Scene change data
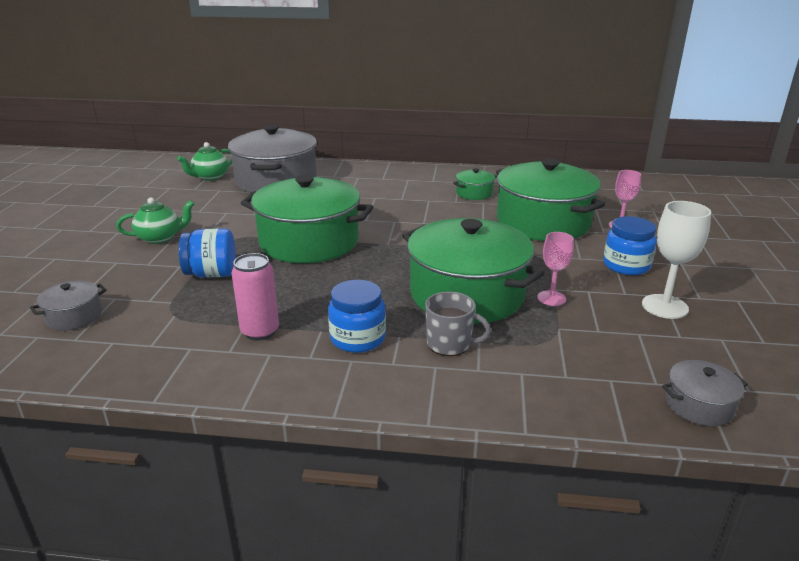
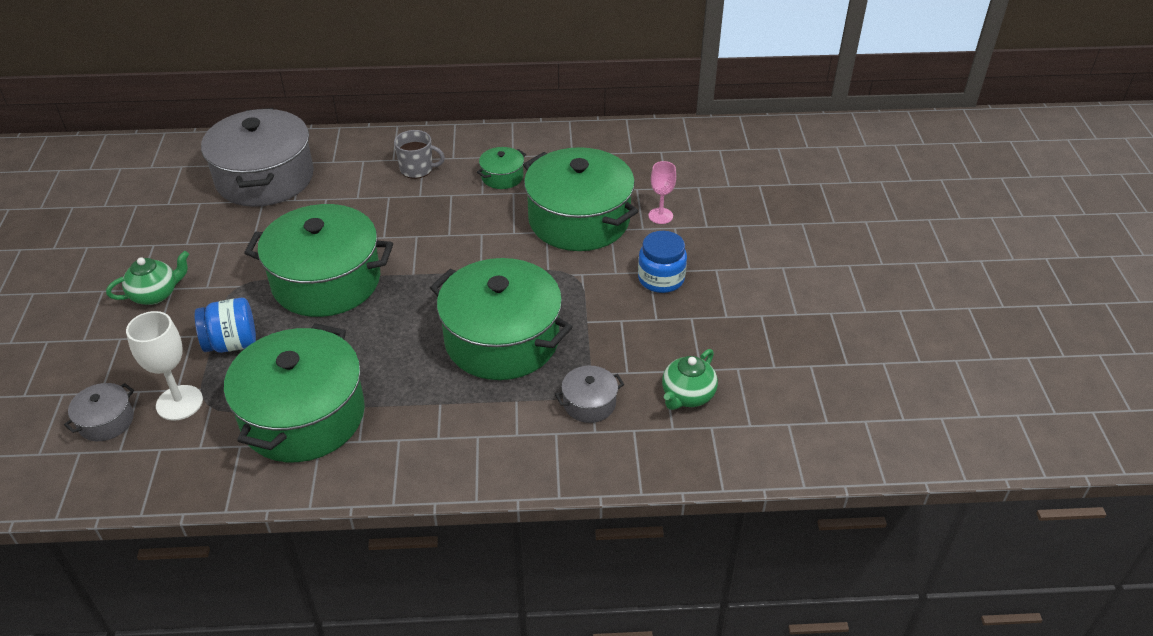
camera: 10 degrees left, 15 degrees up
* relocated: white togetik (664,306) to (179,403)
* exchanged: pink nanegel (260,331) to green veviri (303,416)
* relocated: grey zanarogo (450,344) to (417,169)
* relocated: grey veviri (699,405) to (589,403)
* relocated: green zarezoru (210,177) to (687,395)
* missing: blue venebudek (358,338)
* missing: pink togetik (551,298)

- EXERCISE DESCRIPTION: Write out only those lines of the entries that lie between the line containing "blue venebudek (358,338)" and the last line, inclusive, reproducing them exactly.

- RESPONSE AREA:
* missing: blue venebudek (358,338)
* missing: pink togetik (551,298)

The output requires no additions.